## begin
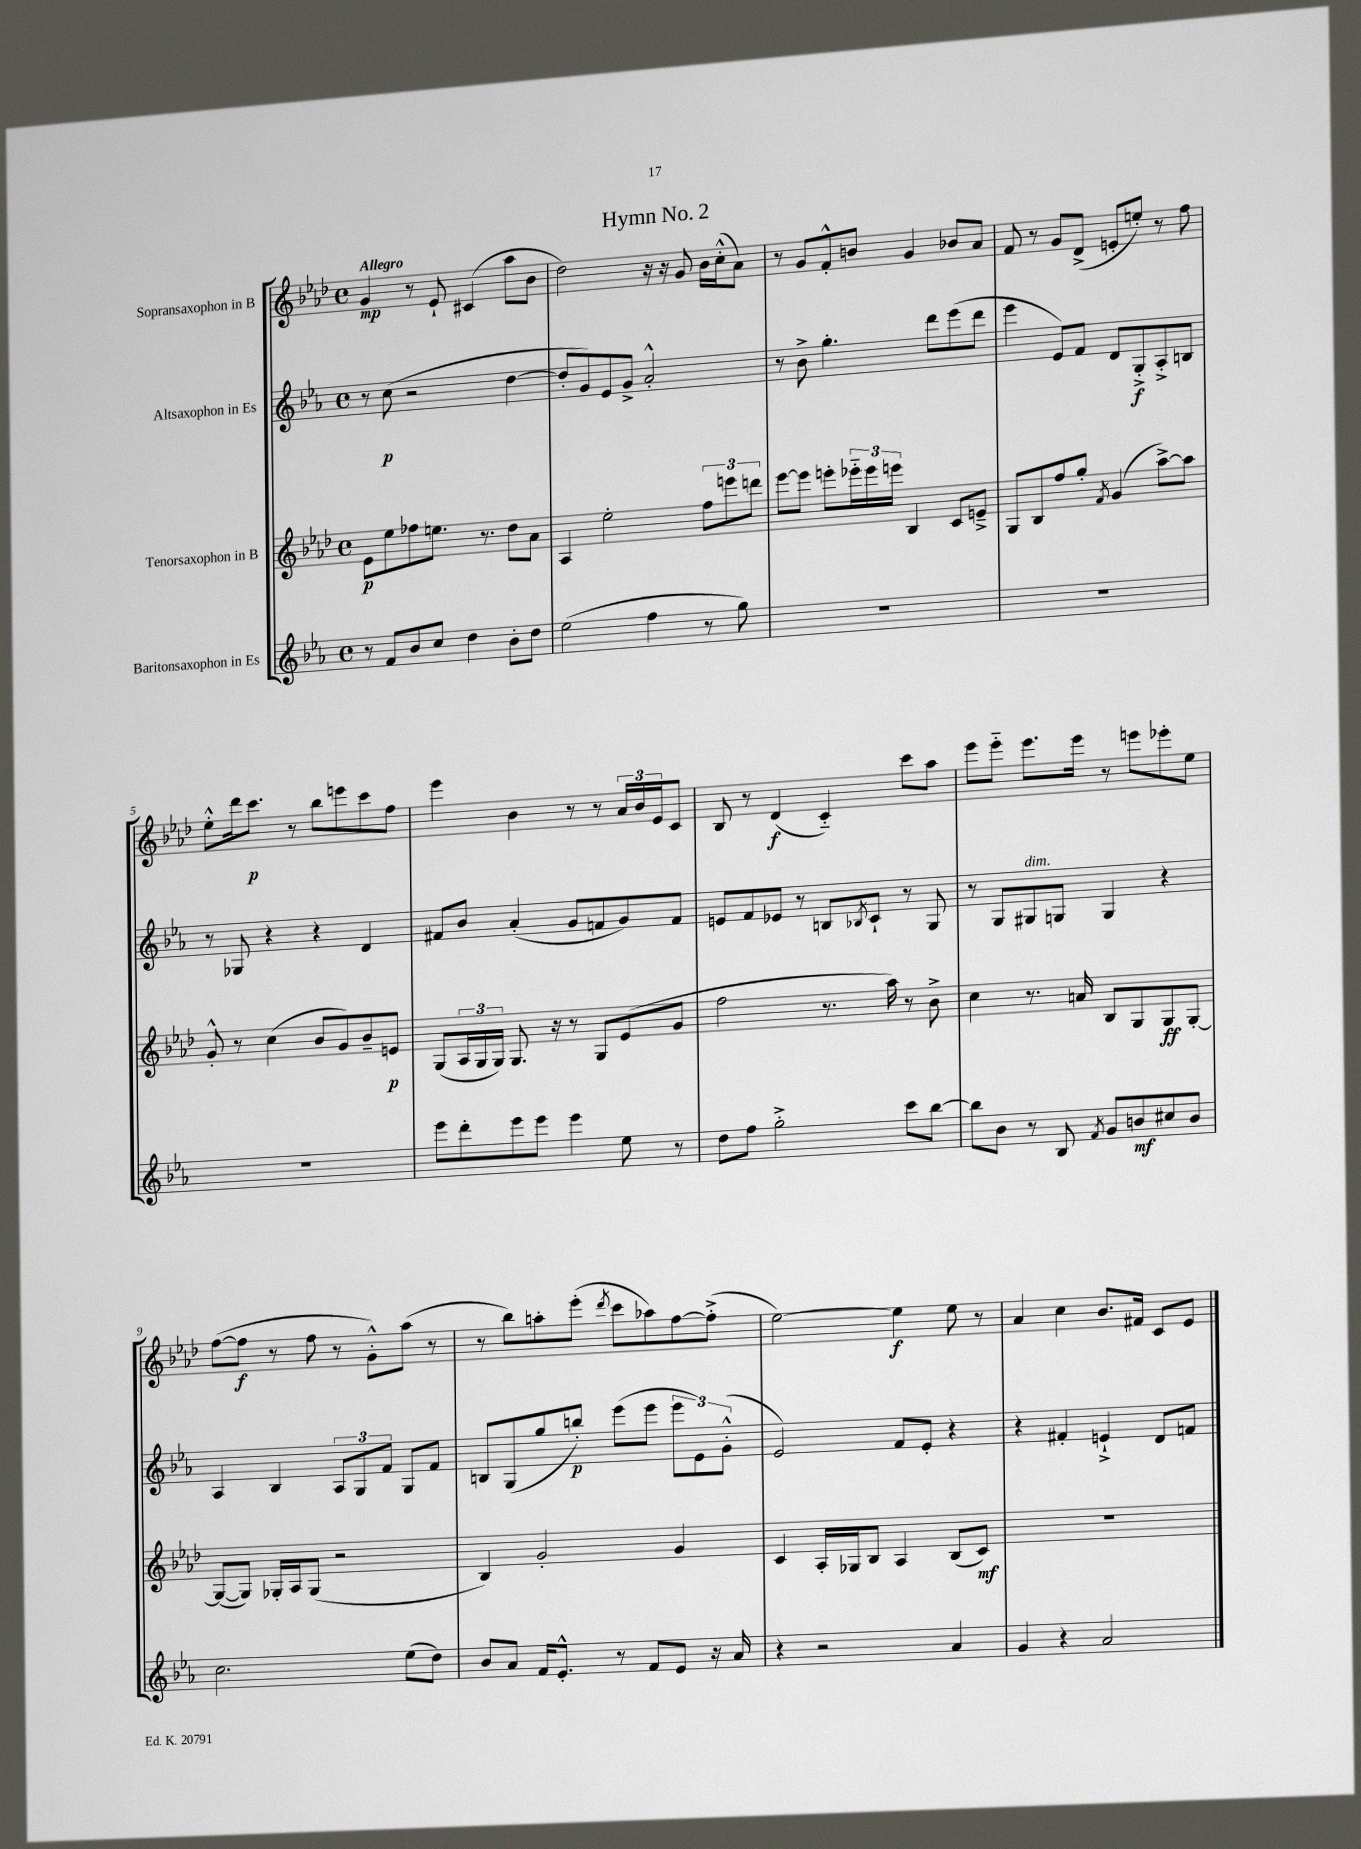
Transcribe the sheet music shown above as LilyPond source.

\header { title = "Hymn No. 2" }
<<
\new StaffGroup <<
\new Staff = "s0" \with { instrumentName = "Sopransaxophon in B" } {
    \clef treble \key aes \major \defaultTimeSignature \time 4/4 \tempo "Allegro"
    g'4\mp r8 ees'8-! cis'4( aes''8 bes'8 |
    des''2) r16 r16 g'8 bes'16 c''16-.-^( aes'8) |
    r8 g'8 f'8-.-^ b'8 g'4 bes'8 aes'8 |
    f'8 r8 g'8 des'8->( e'8-. e''8-.) r8 f''8 |
    ees''8-.-^ des'''16 c'''8.\p r8 bes''8 e'''8 c'''8 f''8 |
    ees'''4 bes'4 r8 r8 \tuplet 3/2 { aes'16 bes'16 ees'16 } c'8 |
    bes8 r8 des'4\f( c'4-_) c'''8 aes''8 |
    ees'''8 ees'''8-_ ees'''8. ees'''16 r8 e'''8 ees'''8-. ees''8 |
    f''8~( f''8\f r8 f''8 r8 g'8-.-^) aes''8( r8 |
    r8 bes''8) a''8-. ees'''8-.( \acciaccatura { des'''8 } c'''8 aes''8) f''8~ f''8-.->( |
    ees''2~) ees''4\f ees''8 r8 |
    aes'4 c''4 bes'8. fis'16 c'8 ees'8 \bar "|." |
}
\new Staff = "s1" \with { instrumentName = "Altsaxophon in Es" } {
    \clef treble \key ees \major \defaultTimeSignature \time 4/4
    r8 c''8\p( r2 d''4~ |
    d''8-. g'8) ees'8 g'8-> aes'2-.-^ |
    r8 bes'8-> g''4.-. d'''8 ees'''8( d'''8 |
    ees'''4 ees'8) f'8 d'8 g8-.->\f aes8-.-> b8 |
    r8 ges8 r4 r4 d'4 |
    fis'8 bes'8 aes'4-.( g'8 f'8 g'8) f'8 |
    e'8 f'8 ees'8 r8 b8 \acciaccatura { bes8 } c'8-! r8 g8 |
    r8 g8 gis8^\markup { \italic "dim." } g8 g4 r4 |
    aes4 bes4 \tuplet 3/2 { aes8 g8 f'8 } g8 f'8 |
    b8 g8( g''8 b''8-.\p) ees'''8( ees'''8 \tuplet 3/2 { ees'''8 ees'8) g'8-.-^( } |
    ees'2) f'8 ees'8-. r4 |
    r4 fis'4-. e'4-!-> d'8 f'8 \bar "|." |
}
\new Staff = "s2" \with { instrumentName = "Tenorsaxophon in B" } {
    \clef treble \key aes \major \defaultTimeSignature \time 4/4
    ees'8\p ees''8 fes''8 e''8. r8. des''8 aes'8 |
    aes4 ees''2-. \tuplet 3/2 { f''8 e'''8 d'''8 } |
    ees'''8~ ees'''8 e'''8-. \tuplet 3/2 { ees'''16-_ ees'''16 e'''16 } bes4 c'8 e'8---> |
    g8 bes8 f''8 g''8-. \acciaccatura { f'8 } g'4( aes''8~->) aes''8 |
    g'8-.-^ r8 c''4( bes'8 g'8) bes'8-- e'8\p |
    g8( \tuplet 3/2 { aes16 g16 g16) } g8. r16 r8 g8 ees'8( g'8 |
    f''2 r8. aes''16) r8 bes'8-> |
    c''4 r8. a'16 bes8 g8 g8\ff g8~-. |
    g8~( g8) ges16-. aes16 ges8( r2 |
    bes4) g'2-. g'4 |
    c'4 aes16-. ges16 bes8 aes4 bes8( c'8\mf) |
    R1 \bar "|." |
}
\new Staff = "s3" \with { instrumentName = "Baritonsaxophon in Es" } {
    \clef treble \key ees \major \defaultTimeSignature \time 4/4
    r8 f'8 bes'8 c''8 d''4 bes'8-. d''8 |
    ees''2( f''4 r8 g''8) |
    R1 |
    R1 |
    R1 |
    ees'''8 d'''8-. ees'''8 ees'''8 ees'''4 ees''8 r8 |
    d''8 f''8 g''2-.-> c'''8 bes''8~ |
    bes''8 bes'8 r8 bes8 \acciaccatura { f'8 } g'8 b'8\mf cis''8 b'8 |
    c''2. ees''8( d''8) |
    bes'8 aes'8 f'16 ees'8.-.-^ r8 f'8 ees'8 r16 aes'16 |
    r4 r2 aes'4 |
    g'4 r4 aes'2 \bar "|." |
}
>>
>>
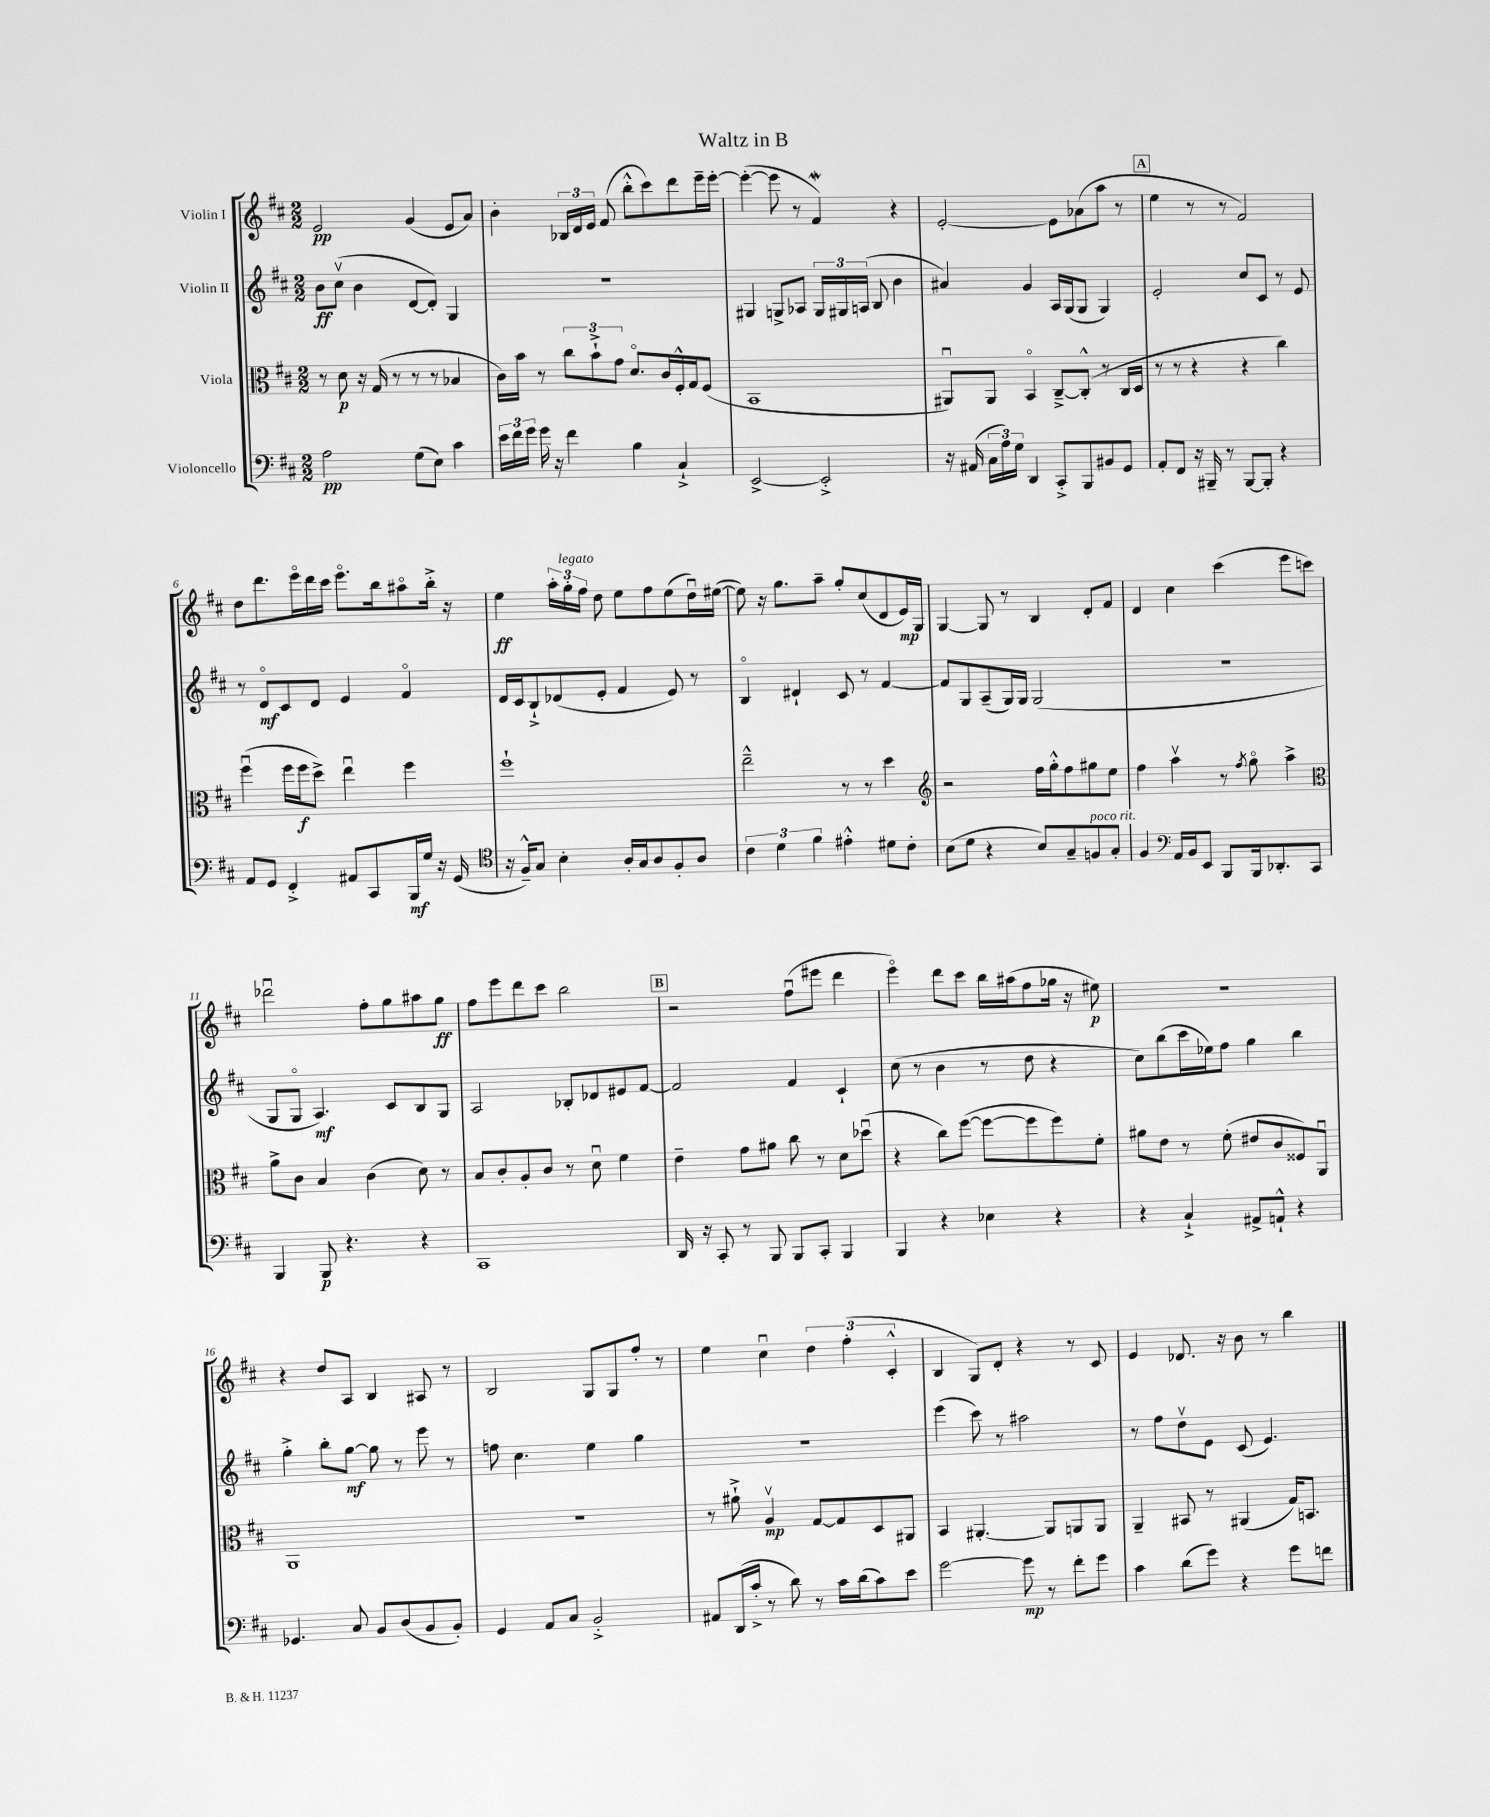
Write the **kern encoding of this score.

**kern	**kern	**kern	**kern
*staff4	*staff3	*staff2	*staff1
*clefF4	*clefC3	*clefG2	*clefG2
*k[f#c#]	*k[f#c#]	*k[f#c#]	*k[f#c#]
*M2/2	*M2/2	*M2/2	*M2/2
2A	8r	8b	2e
.	8d	(8cc#v	.
.	16r	4b	.
.	(16G	.	.
.	8r	.	.
(8G	8r	[8d	(4g
8E)	8r	8d'])	.
4c#	4B-	4G	8e
.	.	.	8a)
=	=	=	=
24e	16c#)	1r	4b'
24f#	.	.	.
.	16b	.	.
24g	.	.	.
16g	8r	.	.
16r	.	.	.
4f#	12cc#	.	24B-
.	.	.	24d
.	12b`^	.	24e
.	.	.	(8f#
.	12g	.	.
4B	8.do	.	8bb'^^
.	.	.	8ccc#)
.	16c#	.	.
4C#`^	16F#'^^	.	8ddd
.	16G	.	.
.	(8F#	.	16eee~
.	.	.	[16eee'
=	=	=	=
[2EE^	1BB	4G#	(4eee'_
.	.	8G^	8eee]
.	.	8A-	8r
2EE'^]	.	24G	4f#)
.	.	24G#	.
.	.	(24A	.
.	.	8B	.
.	.	4b	4r
=	=	=	=
16r	8AA#u)	4a#)	[2e'
(16AA#	.	.	.
24C#	8AA#	.	.
24A)	.	.	.
24G	.	.	.
4DD	4BBo	4g	.
8CC#'^	[8C#~^	16A	8e]
.	.	(16G	.
8BBB	(8C#'^^]	8G	(8a-
8BB#	8r	4G)	8aa
8GG	16C#	.	8r
.	16D	.	.
=	=	=	=
8AA'	8r	2e'	4ee
8FF#	8r	.	.
16r	4r	.	8r
16BBB#~	.	.	.
8r	.	.	8r
[8BBB#	4r	8cc#	2f#)
8BBB#']	.	8c#	.
4r	4cc#)	8r	.
.	.	8e	.
=	=	=	=
8AA	(4ff#u	8r	8dd
8GG	.	8do	8.ddd
4FF#'^	16ff#	8c#	.
.	16ff#	.	16eeeo
.	8dd^)	8d	16ddd
.	.	.	16ccc#
8AA#	4eeu	4e	8.eeeo
8CC#	.	.	.
.	.	.	16bb
16BBB	4ff#	4f#o	8aa#o
16G	.	.	.
16r	.	.	16bb'^
(16GG	.	.	16r
=	=	=	=
*clefC4	*	*	*
16r	1ff#`	16d	4ee
16F#~^^)	.	16c#	.
8G	.	8B`^	.
4B'	.	(8d-	24aa'
.	.	.	24gg'
.	.	.	24ff#
.	.	8e'	8dd
16A'	.	4f#	8ee
16G	.	.	.
8A	.	.	8ff#
8F#'	.	8e)	(8ee
8A	.	8r	16ddu)
.	.	.	([16ee#
=	=	=	=
6c#	2ee~^^	4Bo	8ee#])
.	.	.	16r
6d	.	.	.
.	.	.	8.gg
.	.	4d#`	.
6f#	.	.	.
.	.	.	8aa~
4e#'^^	8r	8c#	8gg'
.	8r	8r	(8cc#
8d#	4dd	[4f#	8d
8c#'	.	.	16e)
.	.	.	16G
=	=	=	=
*	*clefG2	*	*
(8B	2r	8f#]	[4G
8d	.	8G	.
4r	.	(8A~	8G]
.	.	16G)	8r
.	.	16G	.
8B)	16ff#	(2G	4B
.	16gg'^^	.	.
8G~	8ff#	.	.
8F	8gg#	.	8d'
8G'	8ee	.	8f#
=	=	=	=
4F#	4ff#	1r	4d
*clefF4	*	*	*
16AA	4aav	.	4cc#
16BB	.	.	.
8EE	.	.	.
8BBB	8r	.	(4ccc#
.	8qff#	.	.
16BBB	8ggo	.	.
8.DD-'	.	.	.
.	4aa^	.	8eee
8CC#	.	.	8ccc)
=	=	=	=
*	*clefC3	*	*
4BBB	8a^	8G	2ddd-u
.	8c#	8Go	.
8BBB	4B	4.A)	.
4.r	.	.	.
.	(4c#	.	8ff#'
.	.	8c#	8gg
4r	8d)	8B	8aa#
.	8r	8G	8gg
=	=	=	=
1CC#	8B	2A	8ff#
.	8c#'	.	8eee
.	8A'	.	8ddd
.	8c#	.	8ccc#
.	8r	8B-'	2bb
.	8du	8d-	.
.	4f#	8e#	.
.	.	[8f#	.
=	=	=	=
16DD	4e~	2f#]	2r
16r	.	.	.
8CC#'	.	.	.
8r	8g	.	.
8BBB	8a#	.	.
8BBB	8cc#	4f#	(8ff#u
8CC#'	8r	.	8eee#
4BBB	8d	4c#`	4ddd
.	(8dd-u	.	.
=	=	=	=
4BBB	4r	(8cc#	4eeeo)
.	.	8r	.
4r	8cc#)	4b	8ddd
.	([8ff#	.	8ccc#
4E-	8ff#_	8r	16bb
.	.	.	(16aa#
.	8ff#]	8dd	8ff#
4r	8ff#)	4r	16gg-
.	.	.	16r
.	8f#'	.	8ee#)
=	=	=	=
4r	8a#	8cc#)	1r
.	8e	(8bb	.
4C#`^	8r	16ccc#	.
.	.	16ee-)	.
.	(8f#'	8ff#	.
8AA#^	8e#	4gg	.
8AA`^^	8c#	.	.
4r	8F##)	4bb	.
.	8AAu	.	.
=	=	=	=
4.GG-	1AA	4gg'^	4r
.	.	8bb'	8dd
8C#	.	[8gg	8A
8BB	.	8gg]	4B
(8D	.	8r	.
8BB	.	8eee	8A#
8BB')	.	8r	8r
=	=	=	=
4GG	1r	8ff	2B
.	.	4.cc#	.
8AA	.	.	.
8C#	.	.	.
2BB'^	.	4ee	8G
.	.	.	8G
.	.	4gg	8ff#'
.	.	.	8r
=	=	=	=
8AA#	8r	1r	4ee
(16DD	8a#`^	.	.
16c#'^	.	.	.
8r	4Av	.	4cc#u
8d)	.	.	.
8r	[8G	.	6dd
16c#	8G]	.	.
.	.	.	(6ff#'
(16d	.	.	.
8c#)	8D	.	.
.	.	.	6c#'^^
8e	8AA#	.	.
=	=	=	=
[2g	4BB	(4eee	4B
.	[4.AA#'	8ccc#)	8G)
.	.	8r	8d'
8g]	.	2aa#	4r
8r	8AA#]	.	.
8f#'	8AA	.	8r
8g	8AA	.	8c#
=	=	=	=
4c#	4AA~	8r	4e
.	.	8ff#	.
(8d	8BB#	8ddv	8.d-
8g)	8r	8e	.
.	.	.	16r
4r	(4AA#	(8c#	8b
.	.	4.e)	8r
8g	16G)	.	4bb
.	8.BB	.	.
8f	.	.	.
==	==	==	==
*-	*-	*-	*-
## end
Collect every line in the rows above that contains the string "with". Case counts.

\new Staff = "s0" \with { instrumentName = "Sopransaxophon in B" } {
\new Staff = "s1" \with { instrumentName = "Altsaxophon in Es" } {
\new Staff = "s2" \with { instrumentName = "Tenorsaxophon in B" } {
\new Staff = "s3" \with { instrumentName = "Baritonsaxophon in Es" } {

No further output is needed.